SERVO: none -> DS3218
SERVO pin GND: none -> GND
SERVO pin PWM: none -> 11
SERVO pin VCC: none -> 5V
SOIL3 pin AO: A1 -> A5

* * *

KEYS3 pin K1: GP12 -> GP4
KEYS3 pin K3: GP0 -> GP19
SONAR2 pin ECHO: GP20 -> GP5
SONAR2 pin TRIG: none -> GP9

--

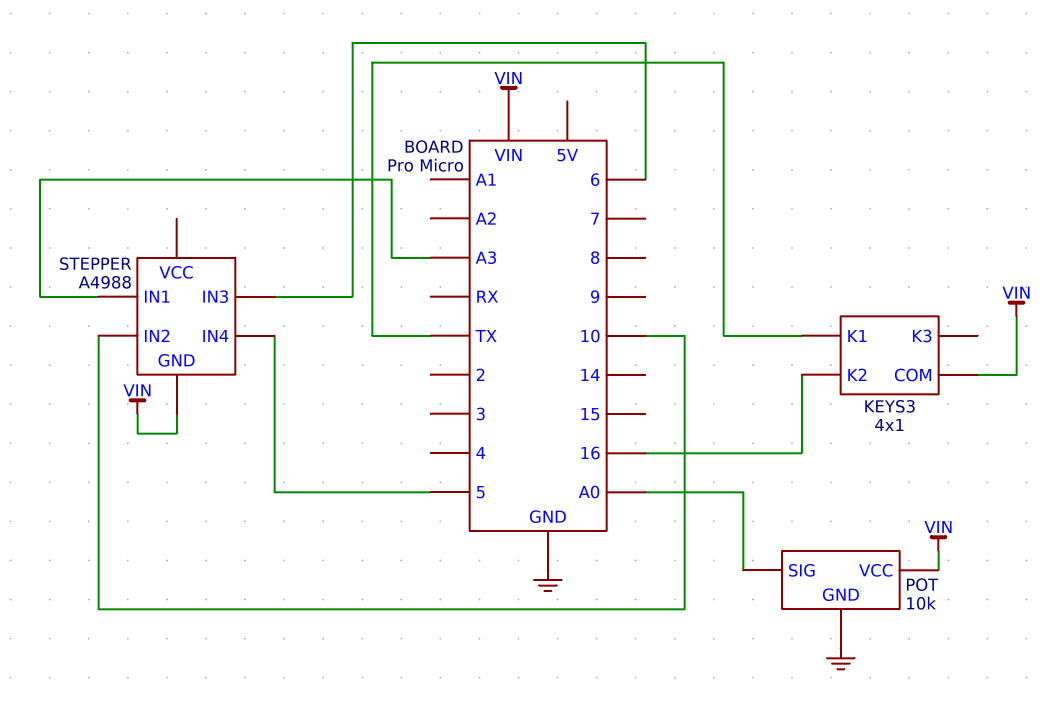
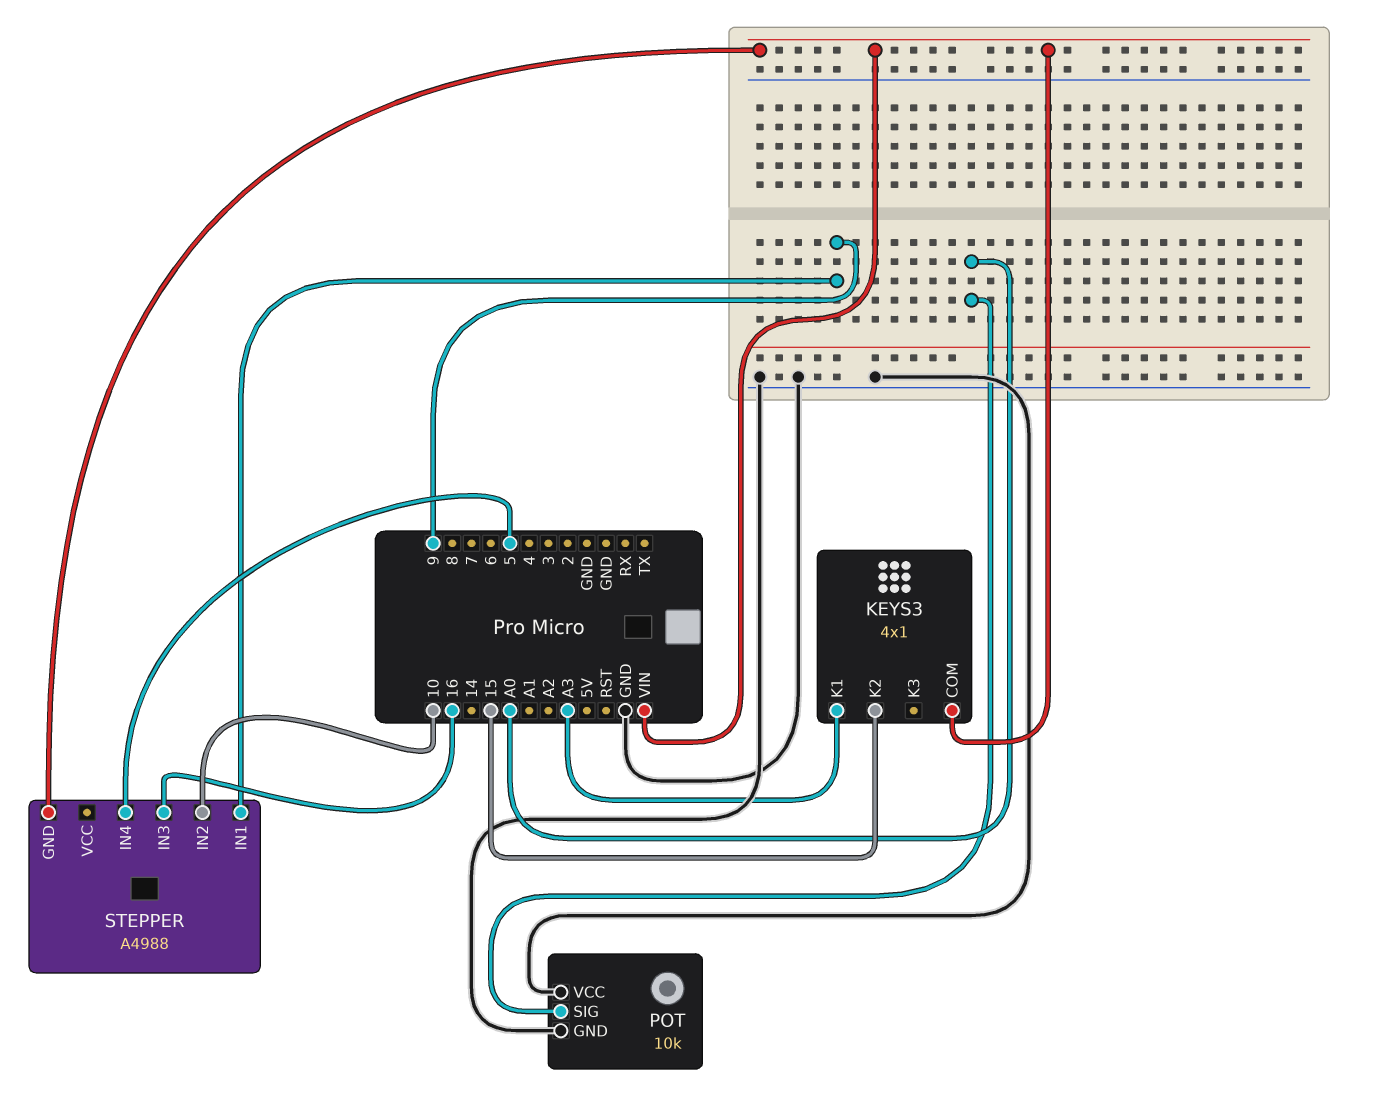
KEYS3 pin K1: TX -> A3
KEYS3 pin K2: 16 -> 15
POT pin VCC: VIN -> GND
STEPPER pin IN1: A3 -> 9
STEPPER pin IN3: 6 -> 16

Instructions to follow: From the records above, copy only the lines starting with the line that holds "KEYS3 pin K2: 16 -> 15" and going on through the line that holds "STEPPER pin IN3: 6 -> 16", exactly as written.

Exercise result:
KEYS3 pin K2: 16 -> 15
POT pin VCC: VIN -> GND
STEPPER pin IN1: A3 -> 9
STEPPER pin IN3: 6 -> 16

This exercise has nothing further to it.